● **Data records**:

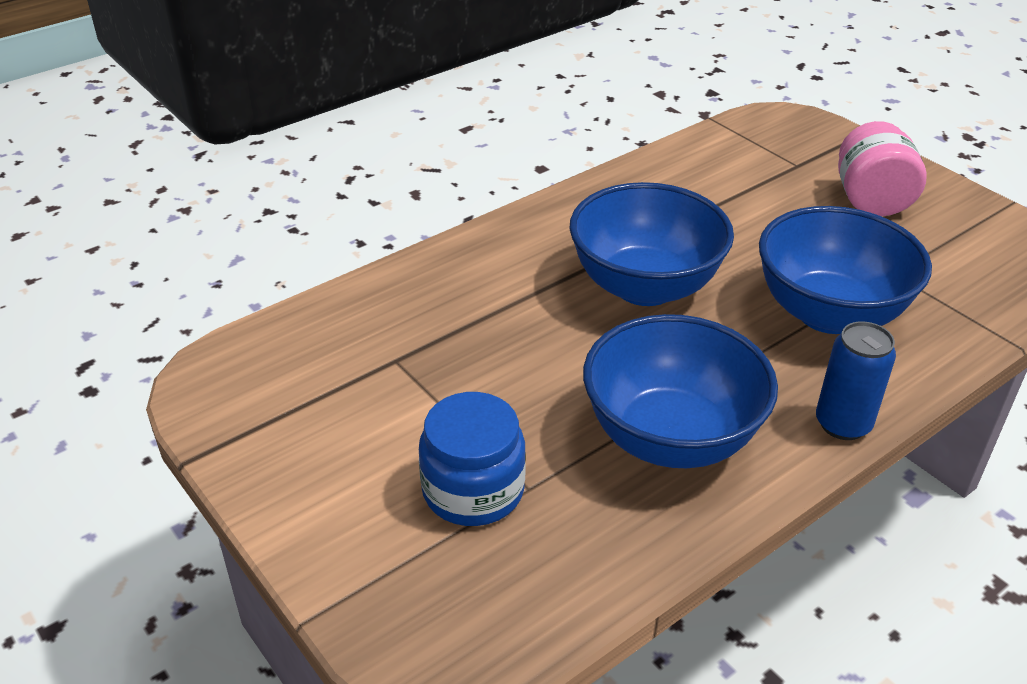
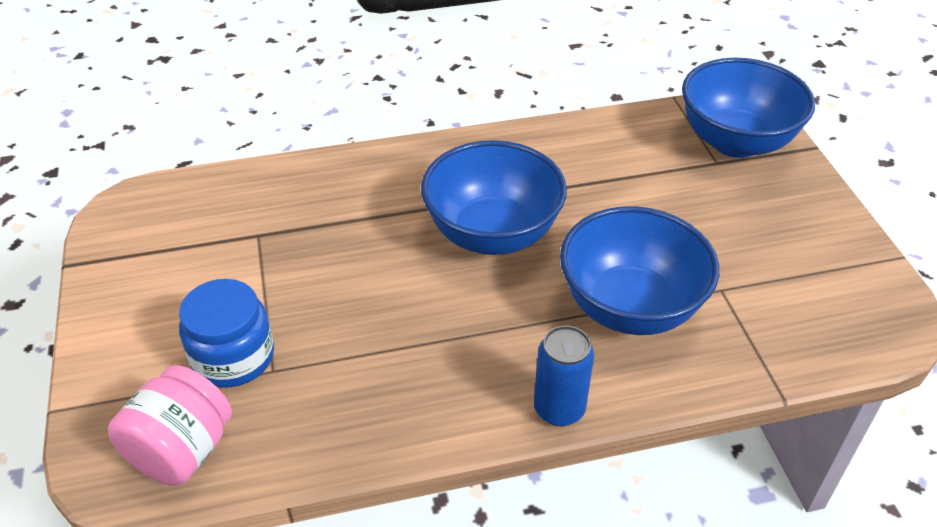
camera: 25 degrees right, 5 degrees up
(670, 438) = (409, 369): blue bowl -> blue bowl (735, 142)
(871, 200) = (759, 215): pink jar -> pink jar (182, 451)

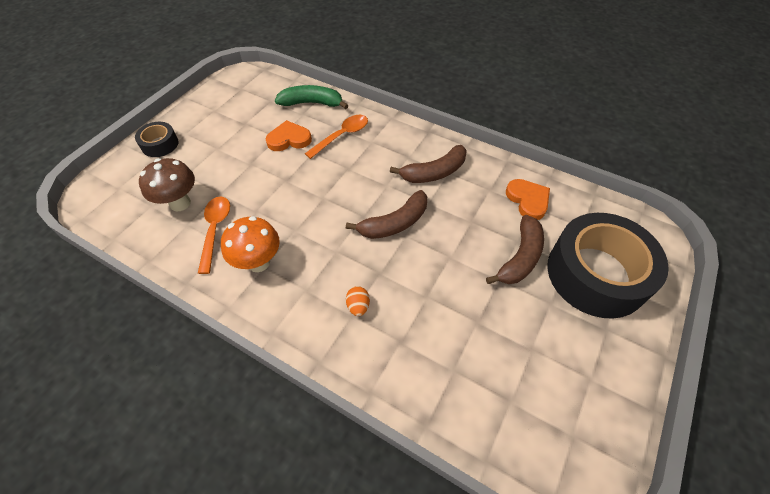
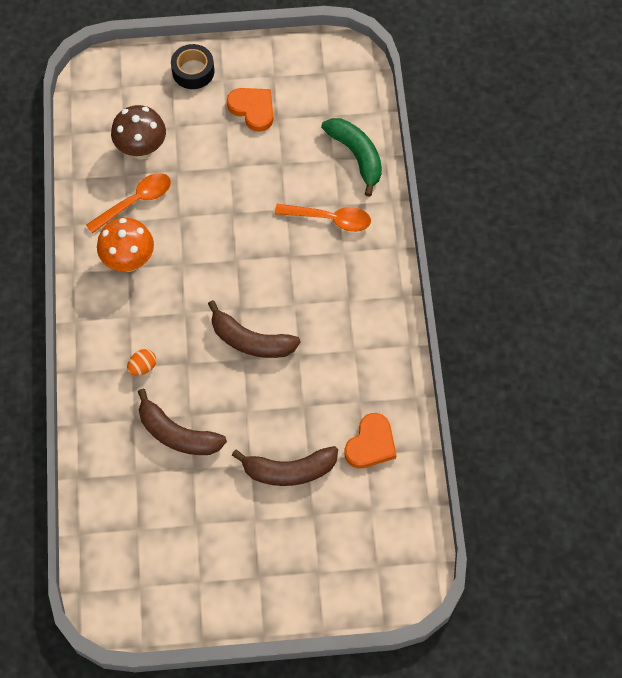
camera: 55 degrees right, 10 degrees up
(289, 139) = (287, 175): orange heart -> orange heart (253, 109)
(434, 172) = (344, 337): brown banana -> brown banana (177, 434)
(596, 274) = (317, 545): black tape -> none

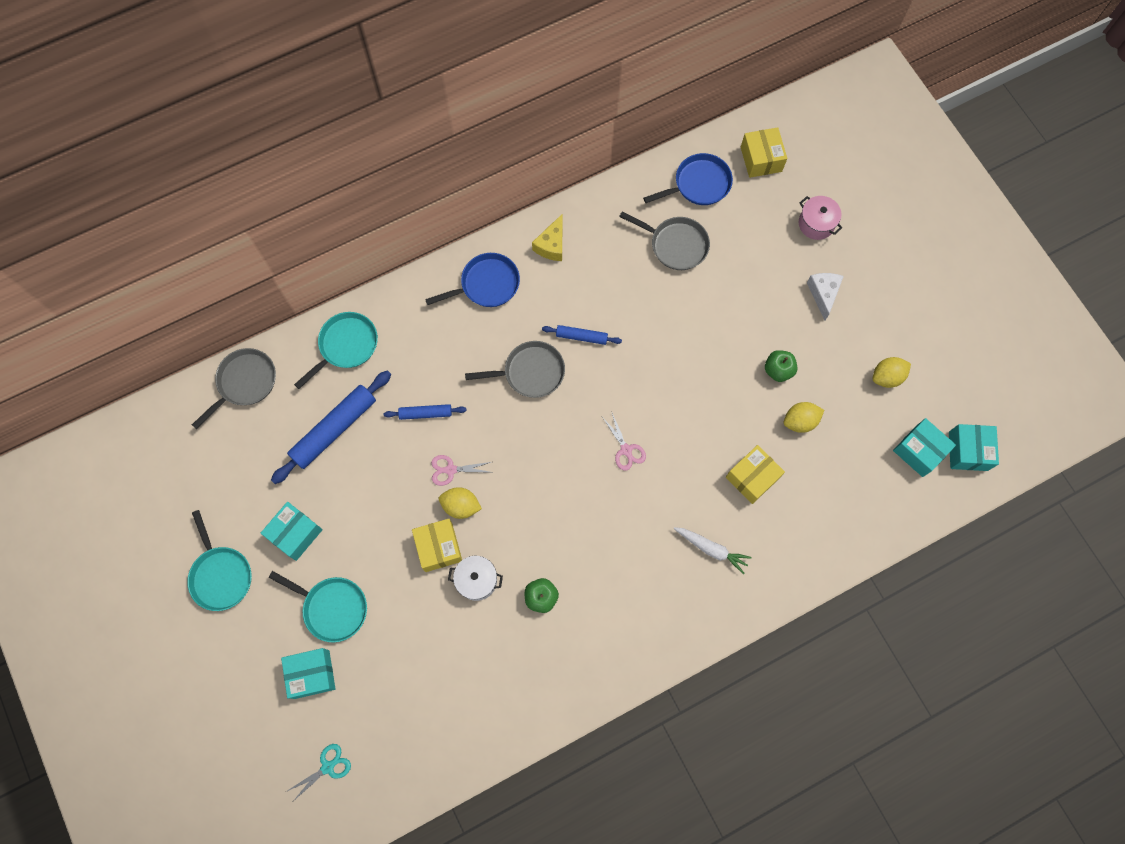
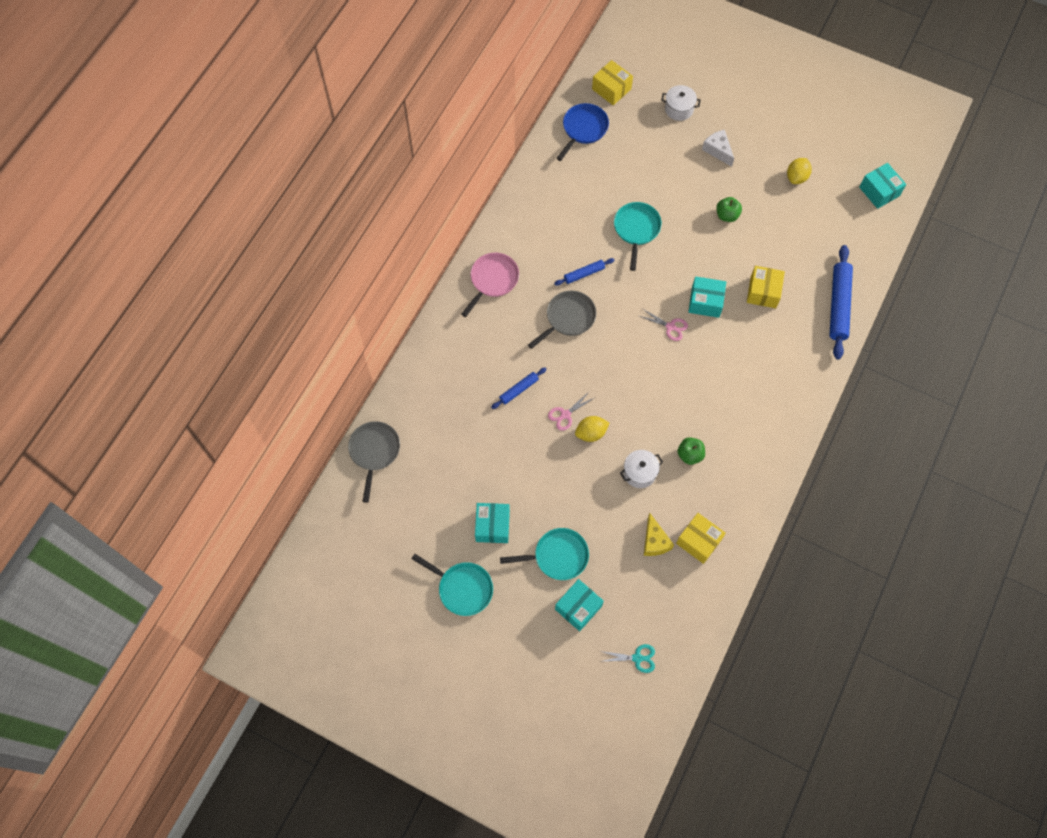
camera: 35 degrees left, 5 degrees down
(327, 767) = (637, 658): turquoise scissors -> turquoise scissors turned 75 degrees clockwise
(334, 429) = (464, 441): blue rolling pin -> blue rolling pin (838, 305)
(346, 346) = (427, 381): turquoise pan -> turquoise pan (636, 229)
(439, 547) = (597, 469): yellow box -> yellow box (698, 541)
(486, 284) = (492, 280): blue pan -> pink pan
(551, 245) = (516, 227): yellow cheese -> yellow cheese (654, 541)
(675, 245) = (599, 177): grey pan -> none
(711, 549) = (773, 352): white carrot -> none
(800, 421) = (765, 238): yellow lemon -> none
(816, 224) = (679, 109): pink pot -> white pot
(919, 451) = (851, 210): turquoise box -> turquoise box (705, 302)

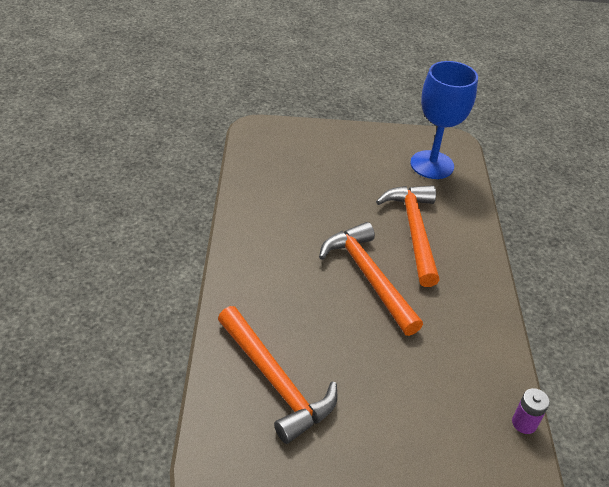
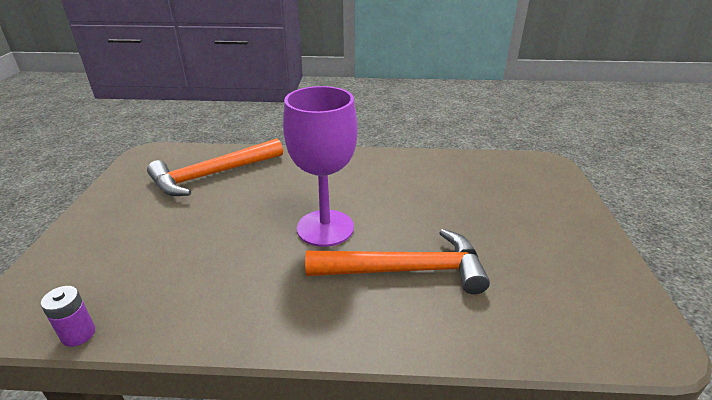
camera: 95 degrees right, 10 degrees down
(368, 277) = (325, 228): orange hammer -> purple goblet
(432, 165) = (565, 304): blue goblet -> none

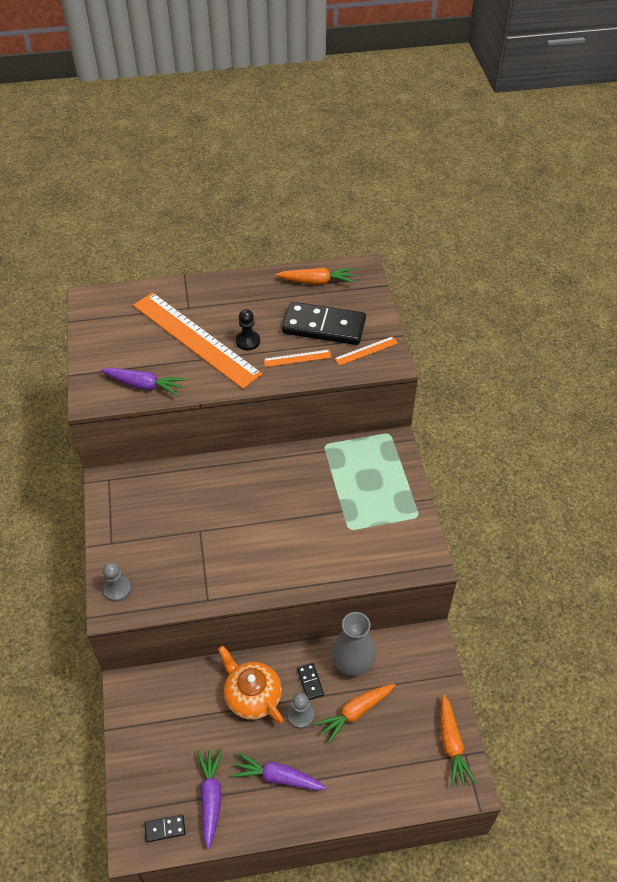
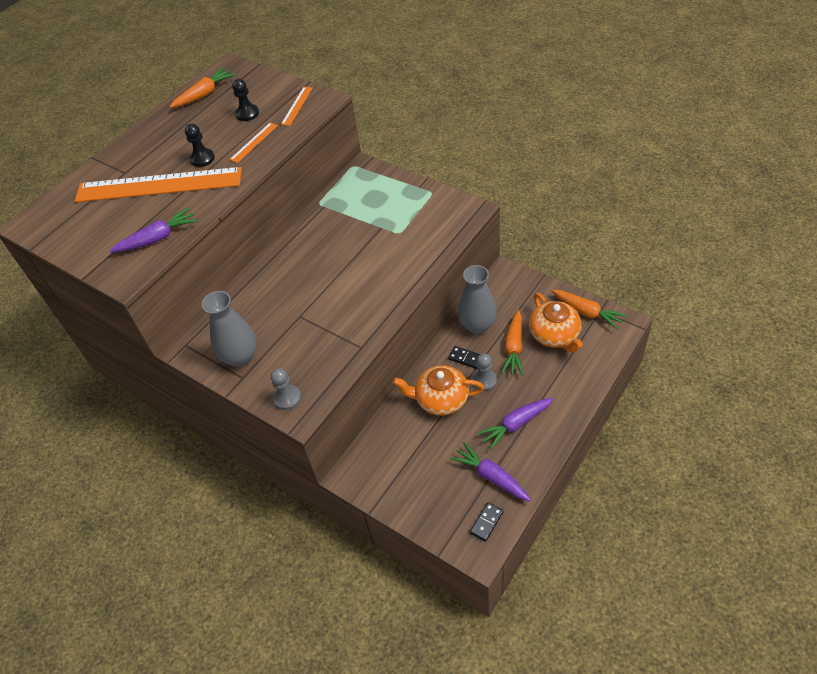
camera: 40 degrees left, 0 degrees up
(128, 525) = (240, 357): none -> grey vase
(324, 326) = (247, 113): black domino -> black pawn
(400, 736) = (554, 335): none -> orange teapot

● **Work to be completed**: Copy out the whole listing word for word, except for any picture it includes.

● **Solution to the problem**:
camera: 25 degrees right, 5 degrees up
(670, 438) = (409, 369): blue bowl -> blue bowl (735, 142)
(871, 200) = (759, 215): pink jar -> pink jar (182, 451)

camera: 55 degrees right, 10 degrees up
(289, 139) = (287, 175): orange heart -> orange heart (253, 109)
(434, 172) = (344, 337): brown banana -> brown banana (177, 434)
(596, 274) = (317, 545): black tape -> none

camera: 35 degrees left, 5 degrees down
(327, 767) = (637, 658): turquoise scissors -> turquoise scissors turned 75 degrees clockwise
(334, 429) = (464, 441): blue rolling pin -> blue rolling pin (838, 305)
(346, 346) = (427, 381): turquoise pan -> turquoise pan (636, 229)
(439, 547) = (597, 469): yellow box -> yellow box (698, 541)
(486, 284) = (492, 280): blue pan -> pink pan
(551, 245) = (516, 227): yellow cheese -> yellow cheese (654, 541)
(675, 245) = (599, 177): grey pan -> none
(711, 549) = (773, 352): white carrot -> none
(800, 421) = (765, 238): yellow lemon -> none
(816, 224) = (679, 109): pink pot -> white pot
(919, 451) = (851, 210): turquoise box -> turquoise box (705, 302)

camera: 95 degrees right, 10 degrees down
(368, 277) = (325, 228): orange hammer -> purple goblet
(432, 165) = (565, 304): blue goblet -> none

camera: 40 degrees left, 0 degrees up
(128, 525) = (240, 357): none -> grey vase
(324, 326) = (247, 113): black domino -> black pawn
(400, 736) = (554, 335): none -> orange teapot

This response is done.